━━━ RECORDS FOR THE EXERCISE
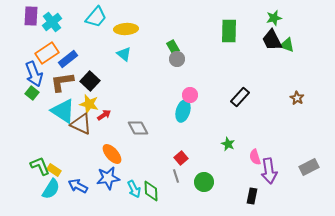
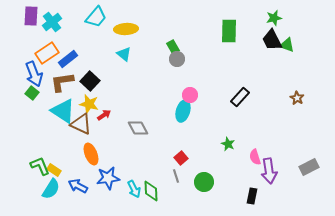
orange ellipse at (112, 154): moved 21 px left; rotated 20 degrees clockwise
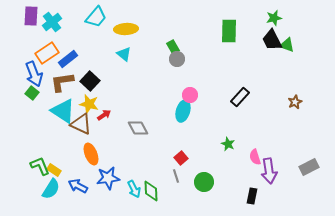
brown star at (297, 98): moved 2 px left, 4 px down; rotated 16 degrees clockwise
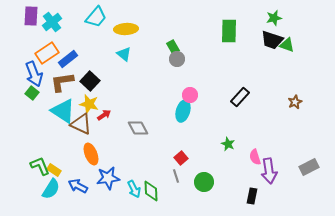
black trapezoid at (272, 40): rotated 45 degrees counterclockwise
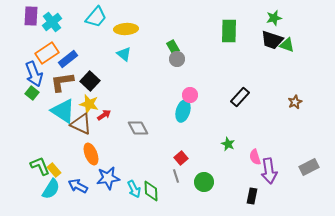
yellow rectangle at (54, 170): rotated 16 degrees clockwise
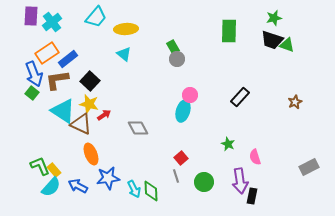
brown L-shape at (62, 82): moved 5 px left, 2 px up
purple arrow at (269, 171): moved 29 px left, 10 px down
cyan semicircle at (51, 189): moved 2 px up; rotated 10 degrees clockwise
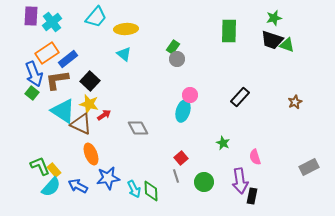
green rectangle at (173, 47): rotated 64 degrees clockwise
green star at (228, 144): moved 5 px left, 1 px up
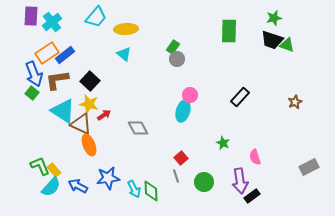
blue rectangle at (68, 59): moved 3 px left, 4 px up
orange ellipse at (91, 154): moved 2 px left, 9 px up
black rectangle at (252, 196): rotated 42 degrees clockwise
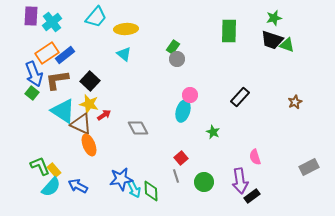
green star at (223, 143): moved 10 px left, 11 px up
blue star at (108, 178): moved 13 px right, 1 px down
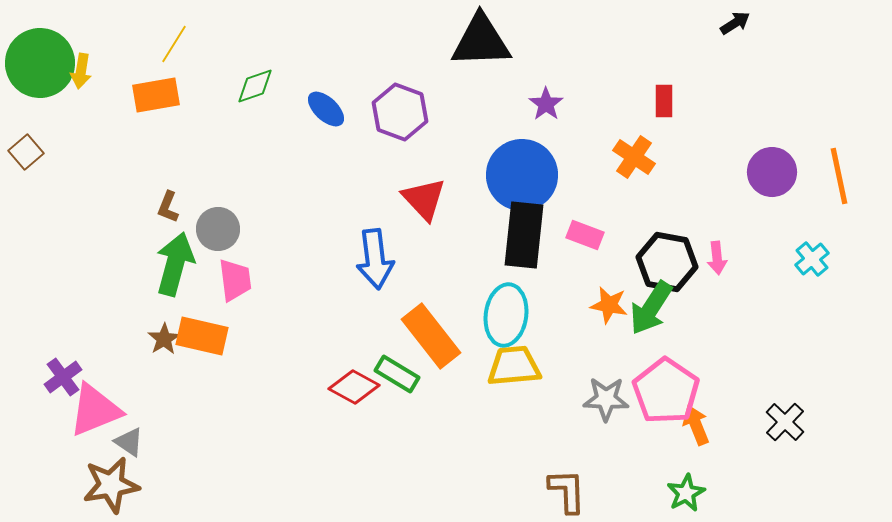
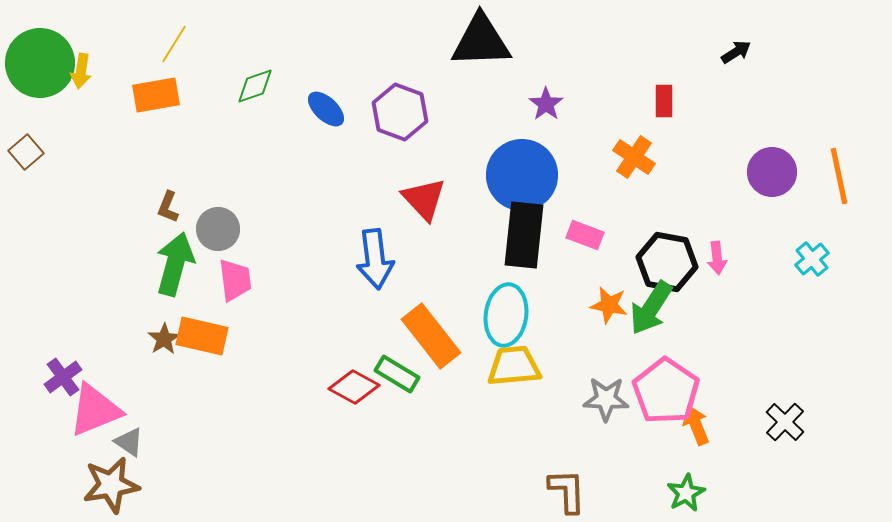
black arrow at (735, 23): moved 1 px right, 29 px down
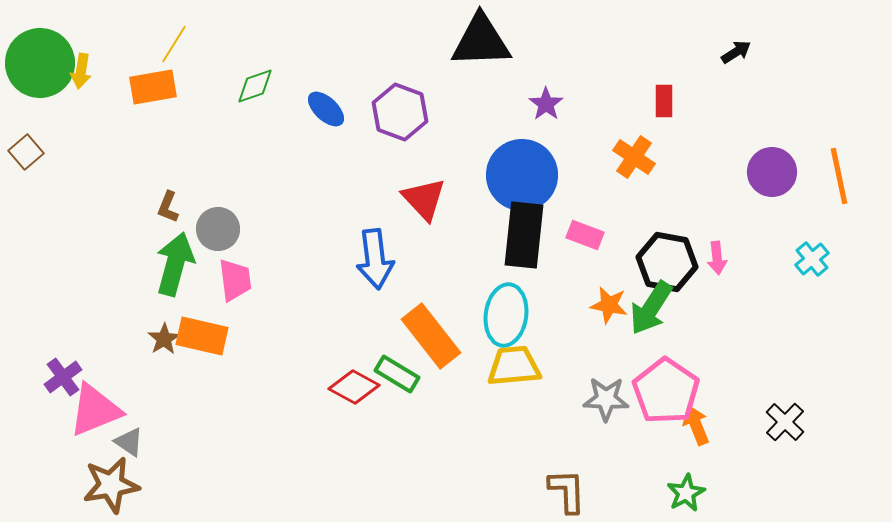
orange rectangle at (156, 95): moved 3 px left, 8 px up
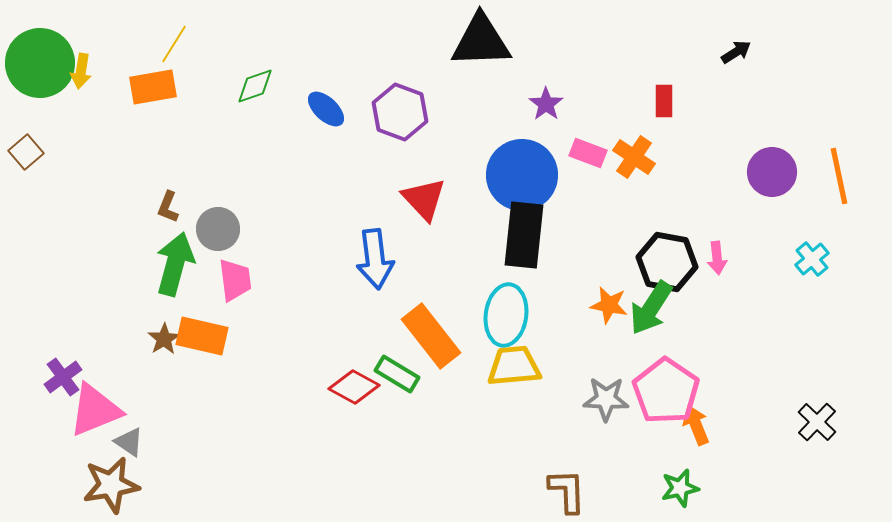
pink rectangle at (585, 235): moved 3 px right, 82 px up
black cross at (785, 422): moved 32 px right
green star at (686, 493): moved 6 px left, 5 px up; rotated 15 degrees clockwise
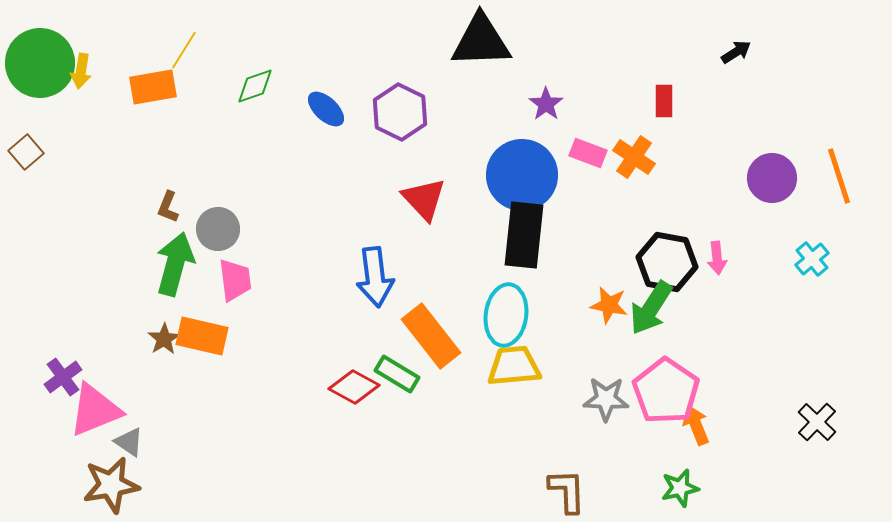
yellow line at (174, 44): moved 10 px right, 6 px down
purple hexagon at (400, 112): rotated 6 degrees clockwise
purple circle at (772, 172): moved 6 px down
orange line at (839, 176): rotated 6 degrees counterclockwise
blue arrow at (375, 259): moved 18 px down
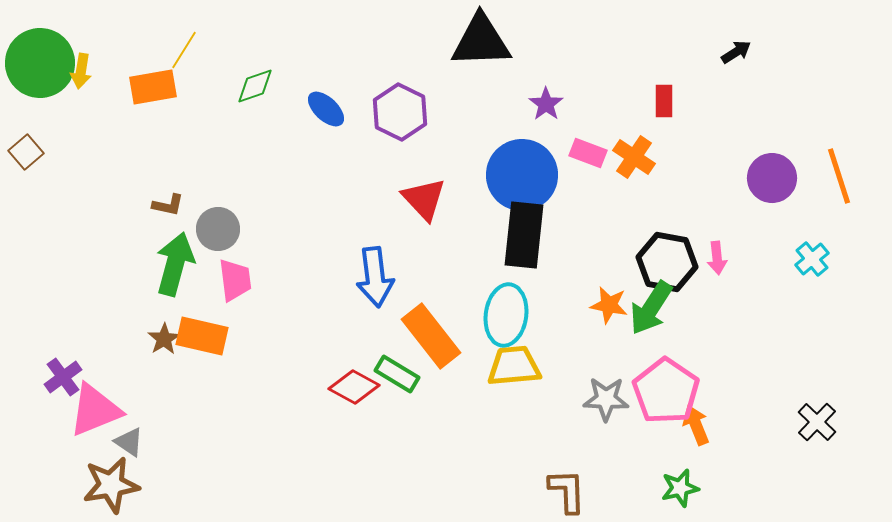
brown L-shape at (168, 207): moved 2 px up; rotated 100 degrees counterclockwise
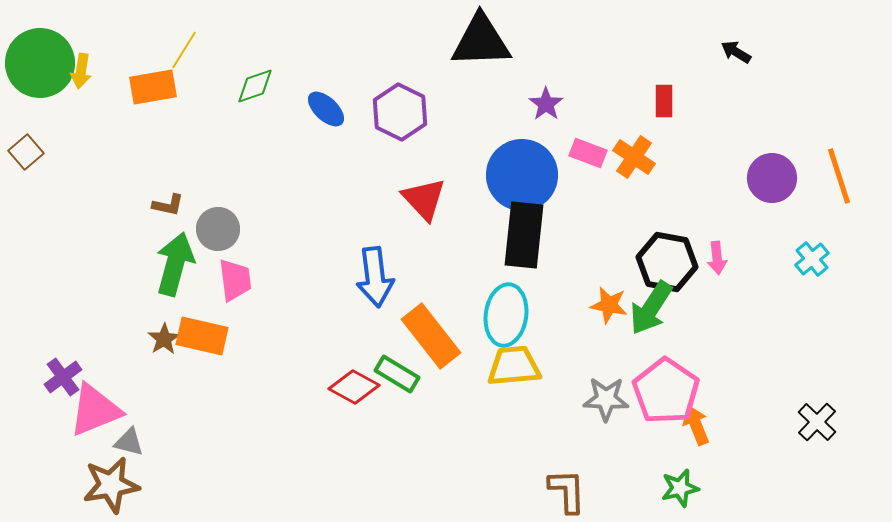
black arrow at (736, 52): rotated 116 degrees counterclockwise
gray triangle at (129, 442): rotated 20 degrees counterclockwise
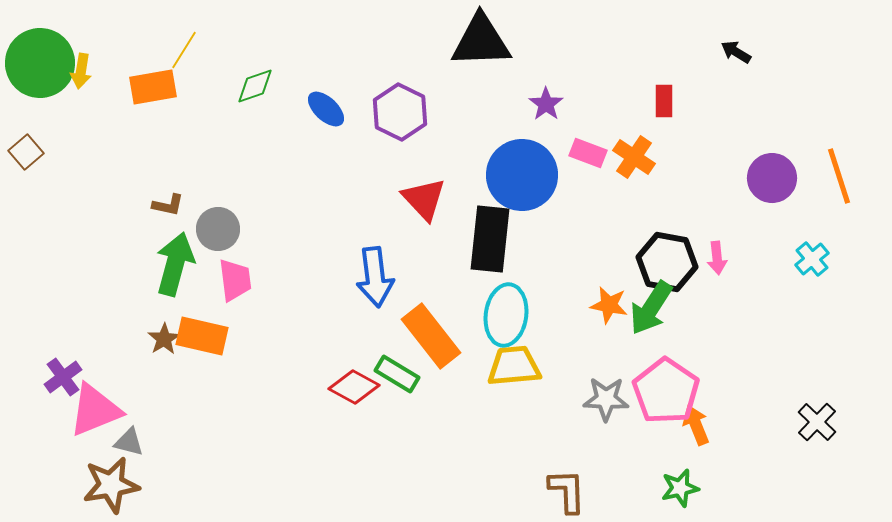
black rectangle at (524, 235): moved 34 px left, 4 px down
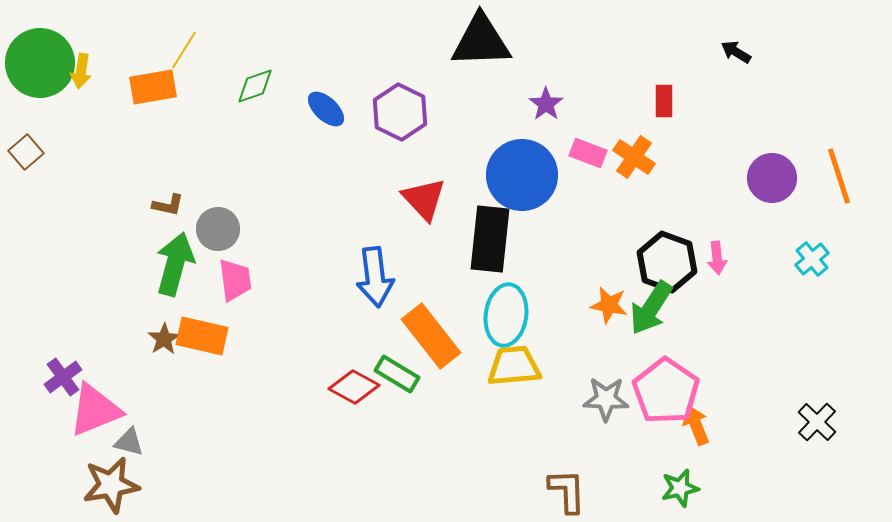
black hexagon at (667, 262): rotated 10 degrees clockwise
━━━━━━
**WHAT THE TASK ASKS:** Can you copy every line of the listing above word for word, leaving out the pictures?

**WRITTEN REPLY:**
orange ellipse at (112, 154): moved 21 px left; rotated 20 degrees clockwise
brown star at (297, 98): moved 2 px left, 4 px down; rotated 16 degrees clockwise
black trapezoid at (272, 40): rotated 45 degrees counterclockwise
yellow rectangle at (54, 170): rotated 16 degrees clockwise
brown L-shape at (62, 82): moved 5 px left, 2 px up
purple arrow at (269, 171): moved 29 px left, 10 px down
cyan semicircle at (51, 189): moved 2 px up; rotated 10 degrees clockwise
green rectangle at (173, 47): rotated 64 degrees clockwise
green star at (228, 144): moved 5 px left, 1 px up
blue rectangle at (68, 59): moved 3 px left, 4 px up
orange ellipse at (91, 154): moved 2 px left, 9 px up
black rectangle at (252, 196): rotated 42 degrees clockwise
green star at (223, 143): moved 10 px left, 11 px up
blue star at (108, 178): moved 13 px right, 1 px down
black arrow at (735, 23): moved 1 px right, 29 px down
orange rectangle at (156, 95): moved 3 px left, 8 px up
pink rectangle at (585, 235): moved 3 px right, 82 px up
black cross at (785, 422): moved 32 px right
green star at (686, 493): moved 6 px left, 5 px up; rotated 15 degrees clockwise
yellow line at (174, 44): moved 10 px right, 6 px down
purple hexagon at (400, 112): rotated 6 degrees clockwise
purple circle at (772, 172): moved 6 px down
orange line at (839, 176): rotated 6 degrees counterclockwise
blue arrow at (375, 259): moved 18 px down
brown L-shape at (168, 207): moved 2 px up; rotated 100 degrees counterclockwise
black arrow at (736, 52): rotated 116 degrees counterclockwise
gray triangle at (129, 442): rotated 20 degrees counterclockwise
black rectangle at (524, 235): moved 34 px left, 4 px down
black hexagon at (667, 262): rotated 10 degrees clockwise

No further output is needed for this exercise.